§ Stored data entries
»»
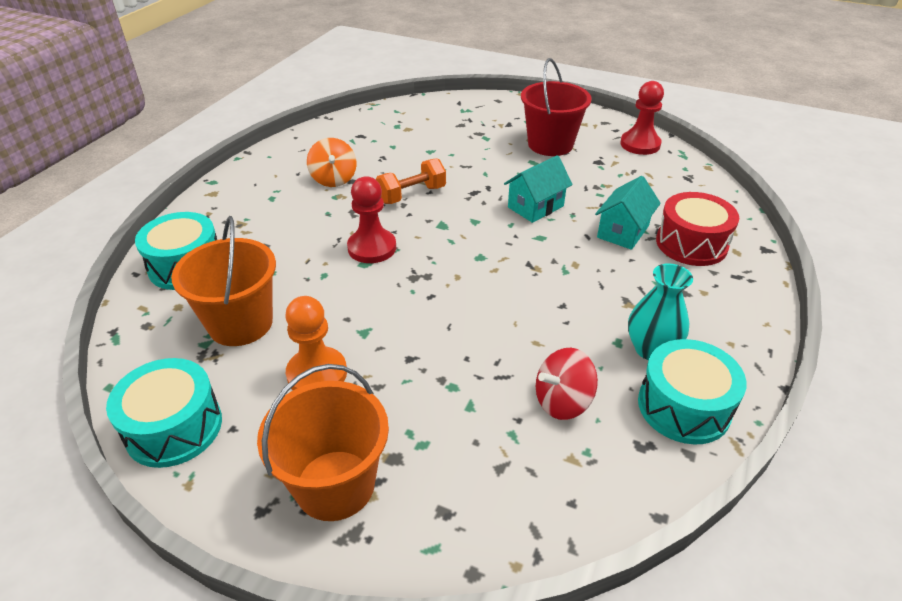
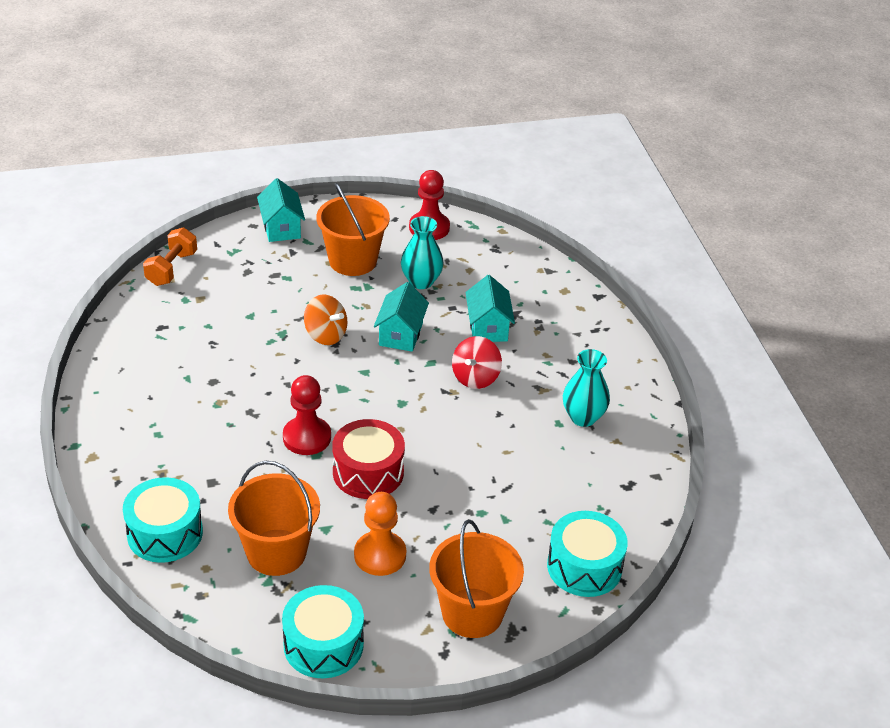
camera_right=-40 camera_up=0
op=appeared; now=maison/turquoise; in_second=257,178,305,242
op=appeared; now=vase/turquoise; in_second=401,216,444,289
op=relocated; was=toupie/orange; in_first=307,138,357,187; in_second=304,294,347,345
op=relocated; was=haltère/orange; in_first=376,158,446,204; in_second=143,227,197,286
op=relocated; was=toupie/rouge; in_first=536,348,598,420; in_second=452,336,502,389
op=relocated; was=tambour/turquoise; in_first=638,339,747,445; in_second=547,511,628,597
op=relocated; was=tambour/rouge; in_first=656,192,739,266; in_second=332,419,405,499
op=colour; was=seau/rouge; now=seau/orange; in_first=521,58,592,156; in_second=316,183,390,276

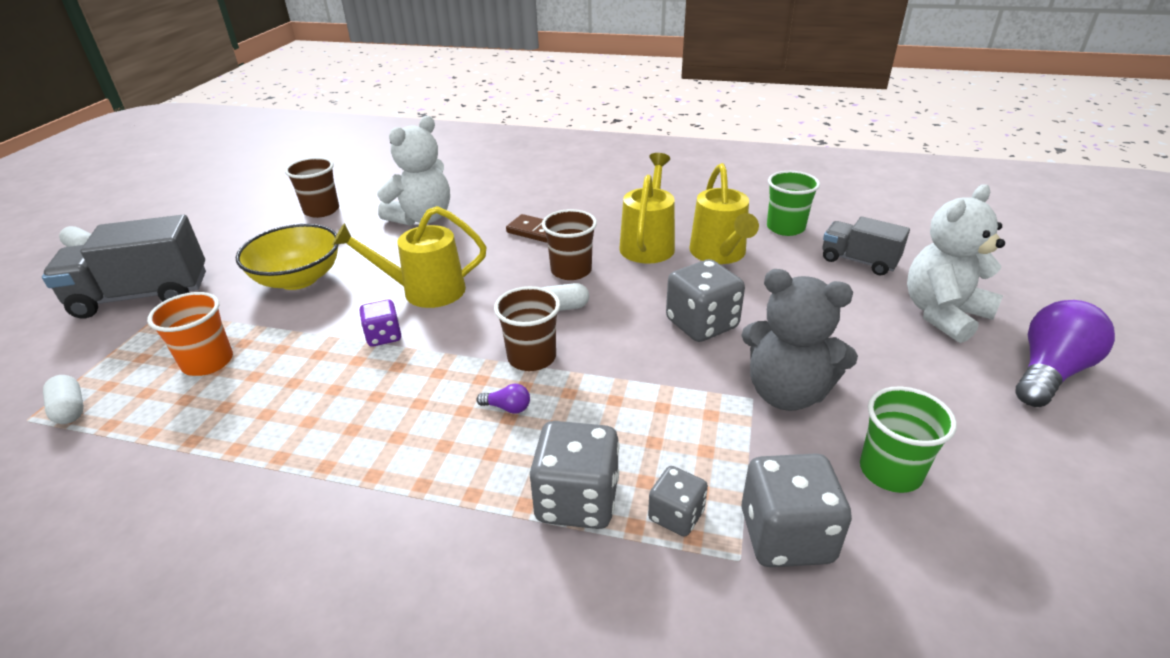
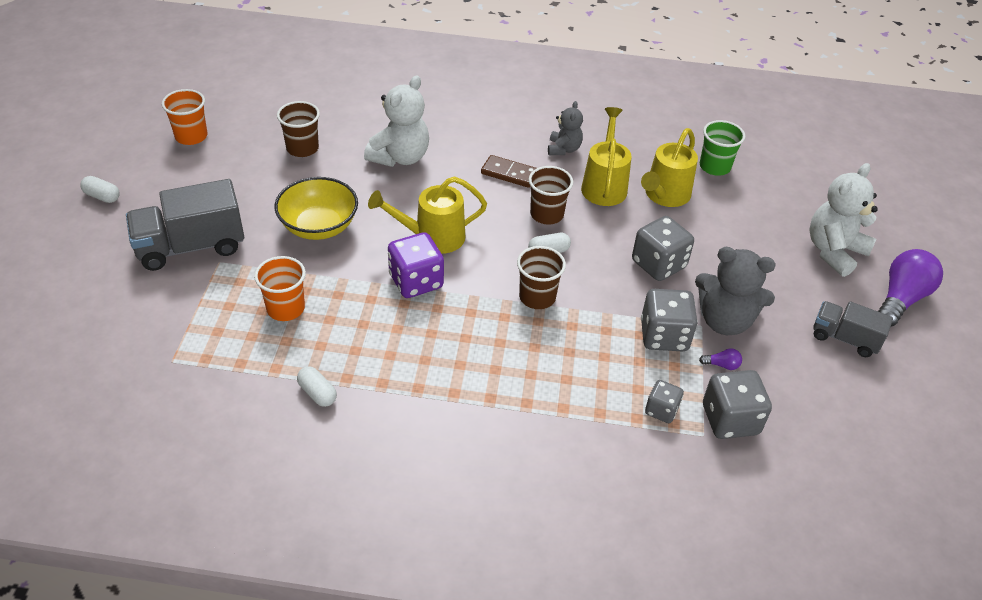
camera_right=-10 camera_up=10
op=missing; was=gobelet/vert; in_first=860,387,957,493
op=appeared; now=gobelet/orange; in_second=162,89,207,145
op=appeared; now=ours en peluche/gris; in_second=548,101,583,155
op=relocated; was=gélule/blanc; in_first=43,375,84,424; in_second=297,366,337,407
op=relocated; was=ampoule/violet; in_first=476,384,530,414; in_second=699,349,742,370
op=relocated; was=dé/gris; in_first=529,421,619,529; in_second=641,289,698,352
op=relocated; was=camion/gris; in_first=822,216,910,275; in_second=813,301,893,357
op=spun; was=arrosoir/jaune; in_first=689,163,759,264; in_second=641,128,698,207; clockwise=45
op=size; was=dé/violet; in_first=359,300,401,347; in_second=388,232,444,298; ratio=1.72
««
§ TASK PROMPT
With the pictures omitted, restate every entry above word for word.

§ RESPONSE BELOW
camera_right=-40 camera_up=0
op=appeared; now=maison/turquoise; in_second=257,178,305,242
op=appeared; now=vase/turquoise; in_second=401,216,444,289
op=relocated; was=toupie/orange; in_first=307,138,357,187; in_second=304,294,347,345
op=relocated; was=haltère/orange; in_first=376,158,446,204; in_second=143,227,197,286
op=relocated; was=toupie/rouge; in_first=536,348,598,420; in_second=452,336,502,389
op=relocated; was=tambour/turquoise; in_first=638,339,747,445; in_second=547,511,628,597
op=relocated; was=tambour/rouge; in_first=656,192,739,266; in_second=332,419,405,499
op=colour; was=seau/rouge; now=seau/orange; in_first=521,58,592,156; in_second=316,183,390,276

camera_right=-10 camera_up=10
op=missing; was=gobelet/vert; in_first=860,387,957,493
op=appeared; now=gobelet/orange; in_second=162,89,207,145
op=appeared; now=ours en peluche/gris; in_second=548,101,583,155
op=relocated; was=gélule/blanc; in_first=43,375,84,424; in_second=297,366,337,407
op=relocated; was=ampoule/violet; in_first=476,384,530,414; in_second=699,349,742,370
op=relocated; was=dé/gris; in_first=529,421,619,529; in_second=641,289,698,352
op=relocated; was=camion/gris; in_first=822,216,910,275; in_second=813,301,893,357
op=spun; was=arrosoir/jaune; in_first=689,163,759,264; in_second=641,128,698,207; clockwise=45
op=size; was=dé/violet; in_first=359,300,401,347; in_second=388,232,444,298; ratio=1.72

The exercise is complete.